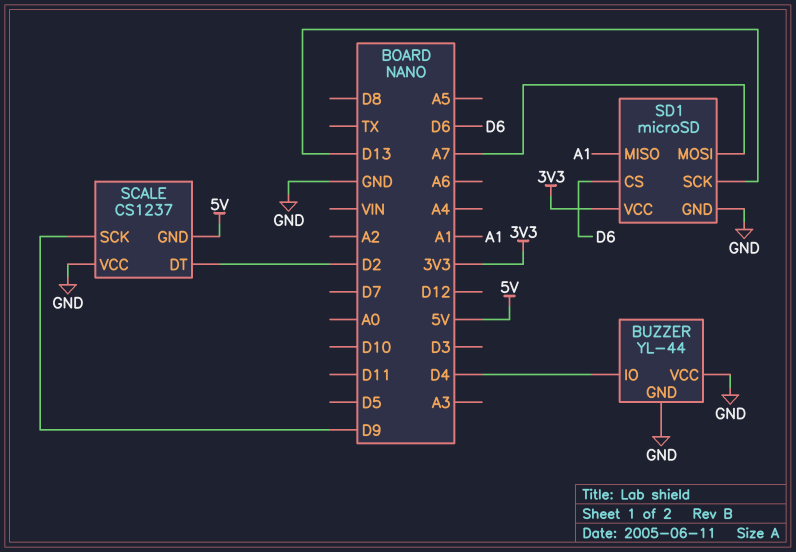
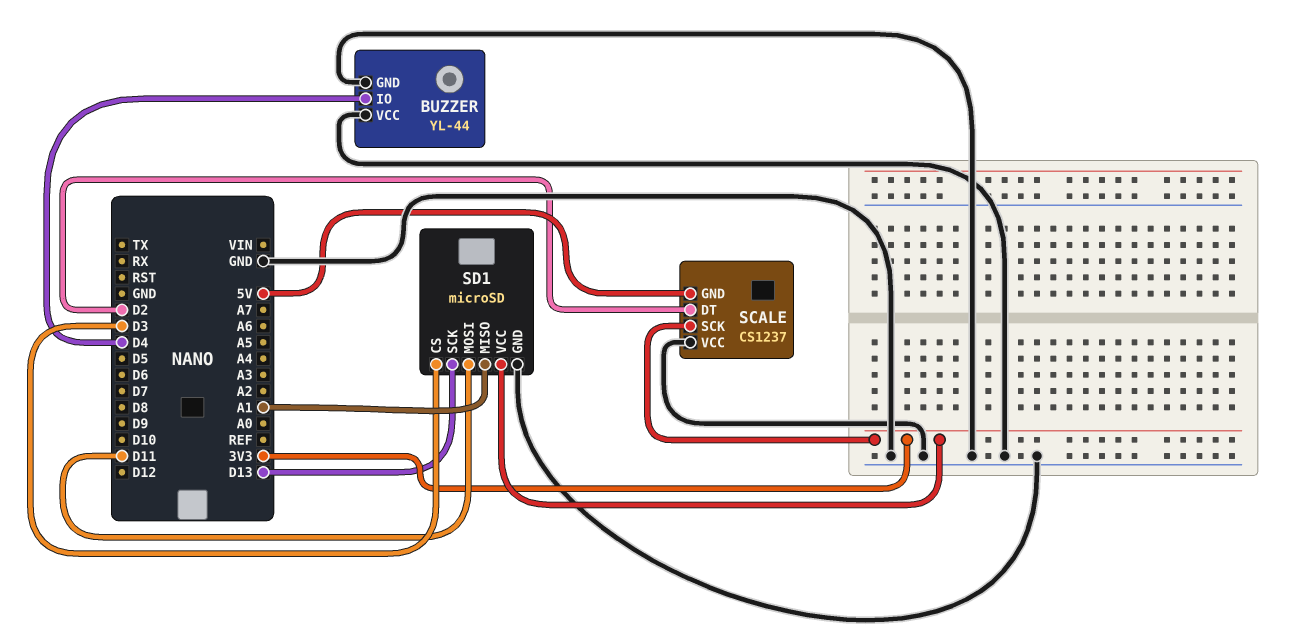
SCALE pin SCK: D9 -> 3V3
SD1 pin CS: D6 -> D3
SD1 pin MOSI: A7 -> D11

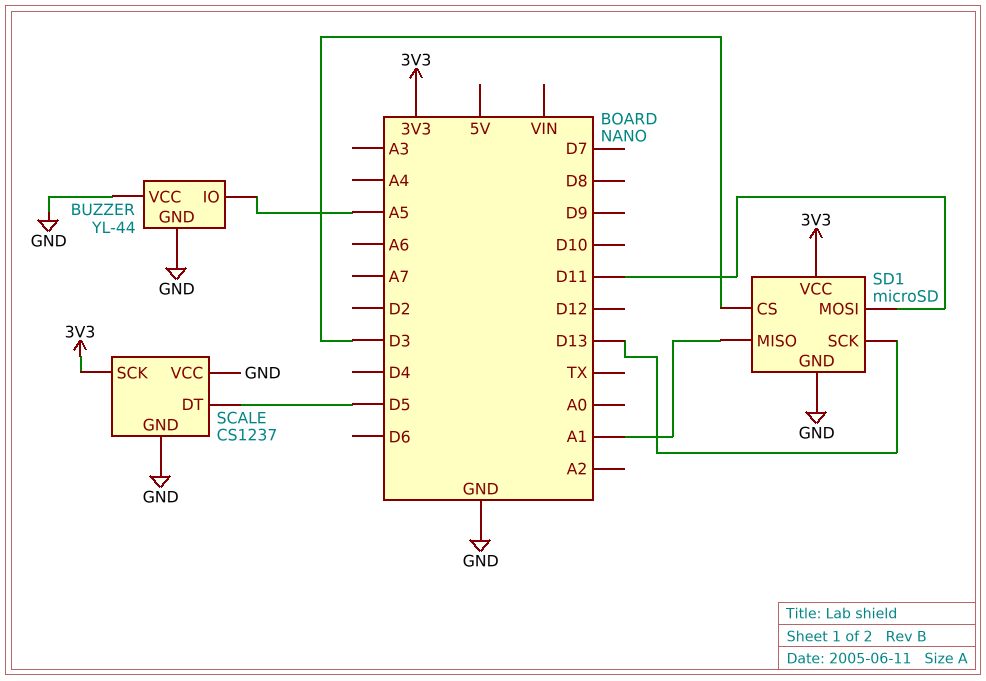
BUZZER pin IO: D4 -> A5
SCALE pin DT: D2 -> D5
SCALE pin GND: 5V -> GND

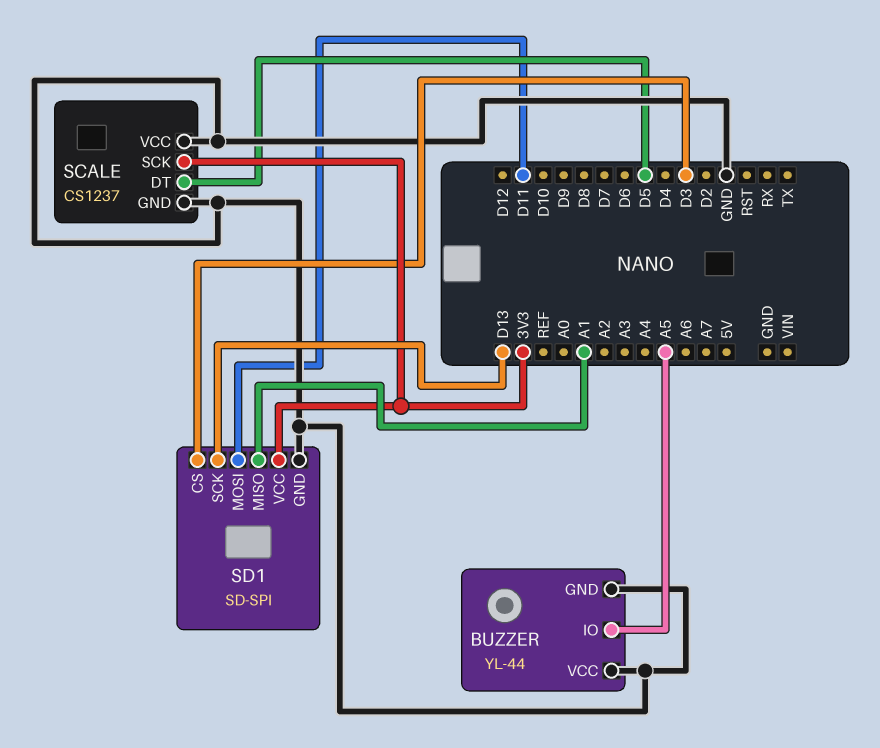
SD1: microSD -> SD-SPI

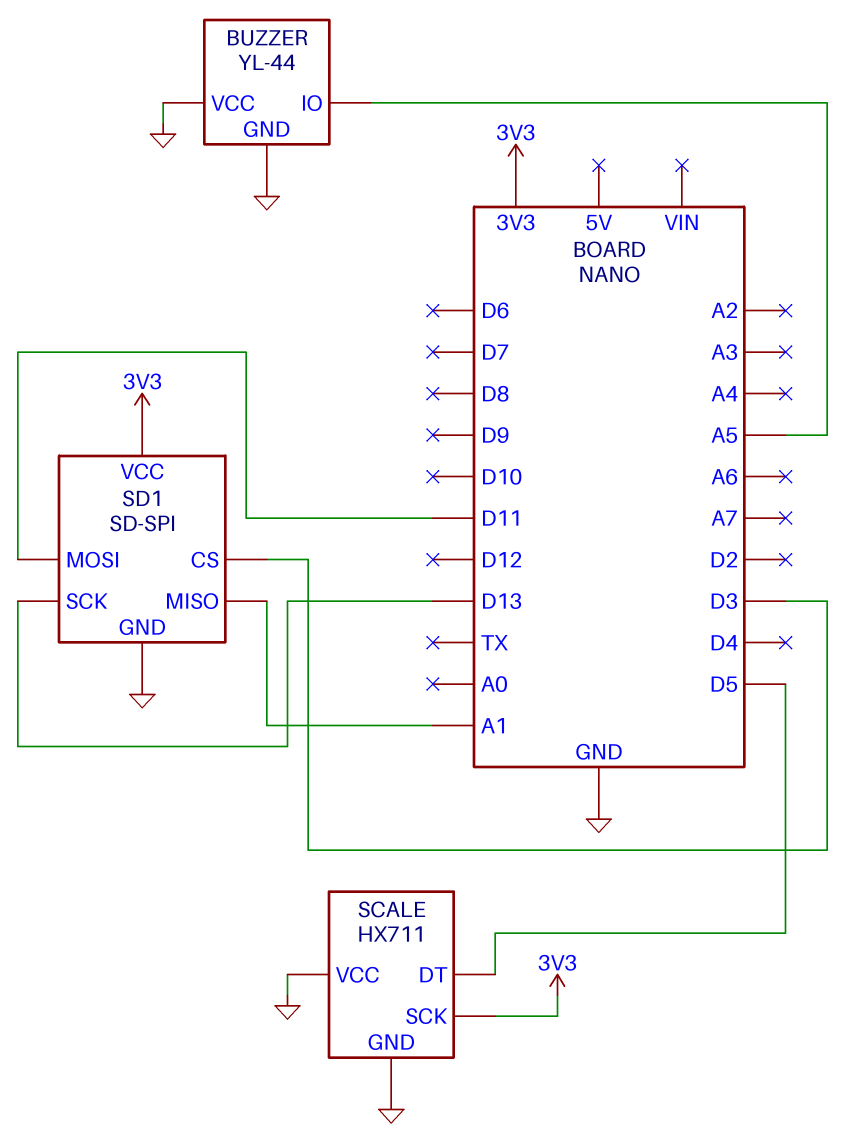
SCALE: CS1237 -> HX711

..............................

**Requirement**
All of the data must be given again exactly, without the pictures.

**Finished task**
SCALE pin SCK: D9 -> 3V3
SD1 pin CS: D6 -> D3
SD1 pin MOSI: A7 -> D11

BUZZER pin IO: D4 -> A5
SCALE pin DT: D2 -> D5
SCALE pin GND: 5V -> GND

SD1: microSD -> SD-SPI

SCALE: CS1237 -> HX711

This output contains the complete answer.